**Work order:**
Repeat every record below exactly, omitting any pictures.

Top of Records supplied

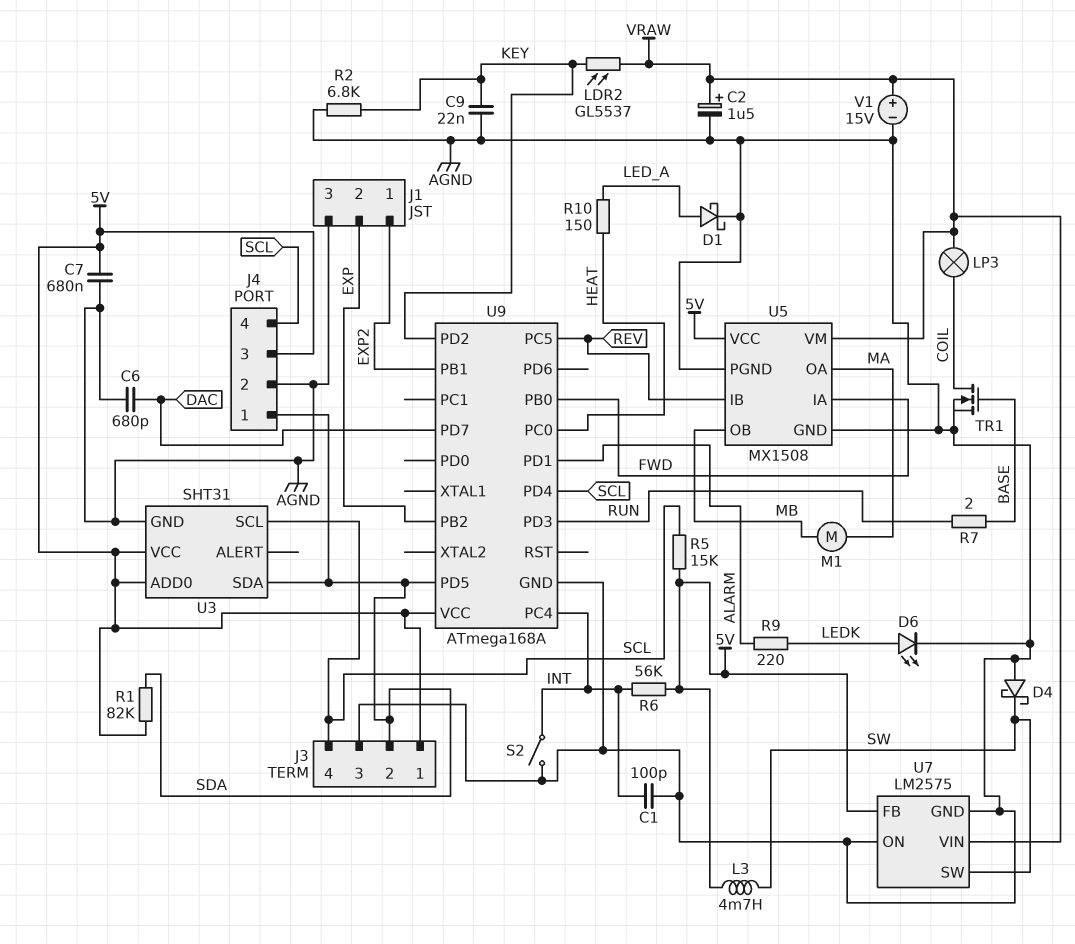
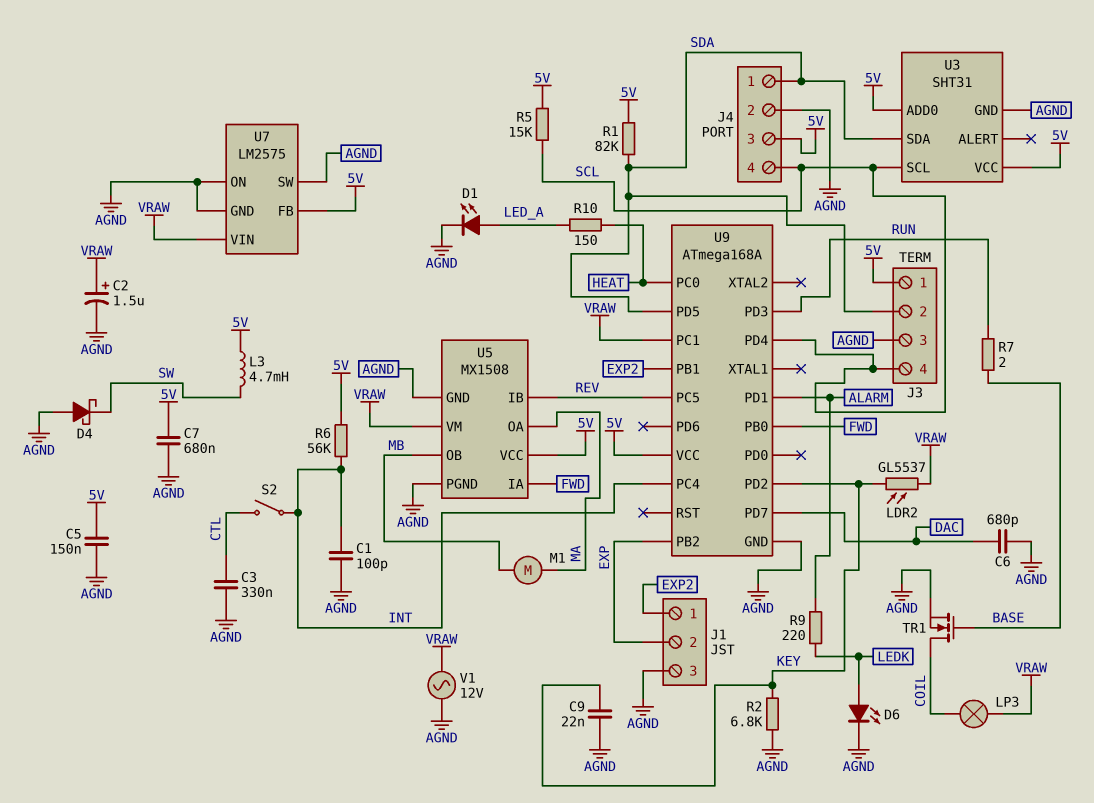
C3: none -> 330nF (AGND, CTL)
C5: none -> 150nF (5V, AGND)
D1: schottky (A LED_A, K AGND) -> LED (A LED_A, K AGND)
S2: switch (AGND, INT) -> switch (CTL, INT)
U7 pin SW: SW -> AGND
U9 pin PC1: none -> VRAW
V1: 15V (plus VRAW, minus AGND) -> AC 12V (AGND, VRAW)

Bottom of Records supplied

**Output below:**
C3: none -> 330nF (AGND, CTL)
C5: none -> 150nF (5V, AGND)
D1: schottky (A LED_A, K AGND) -> LED (A LED_A, K AGND)
S2: switch (AGND, INT) -> switch (CTL, INT)
U7 pin SW: SW -> AGND
U9 pin PC1: none -> VRAW
V1: 15V (plus VRAW, minus AGND) -> AC 12V (AGND, VRAW)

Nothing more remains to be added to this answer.